• _Records for processing_
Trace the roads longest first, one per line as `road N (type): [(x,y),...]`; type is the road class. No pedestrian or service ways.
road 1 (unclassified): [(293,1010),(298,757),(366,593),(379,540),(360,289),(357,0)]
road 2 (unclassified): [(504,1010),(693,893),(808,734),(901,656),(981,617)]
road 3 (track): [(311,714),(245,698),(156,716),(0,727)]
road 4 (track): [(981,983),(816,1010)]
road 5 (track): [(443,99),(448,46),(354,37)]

• _What is expected_
Faithfully copy every entry, leaving nothing out.

• _Result_
Trace the roads longest first, one per line as `road N (type): [(x,y),...]`; type is the road class. No pedestrian or service ways.
road 1 (unclassified): [(293,1010),(298,757),(366,593),(379,540),(360,289),(357,0)]
road 2 (unclassified): [(504,1010),(693,893),(808,734),(901,656),(981,617)]
road 3 (track): [(311,714),(245,698),(156,716),(0,727)]
road 4 (track): [(981,983),(816,1010)]
road 5 (track): [(443,99),(448,46),(354,37)]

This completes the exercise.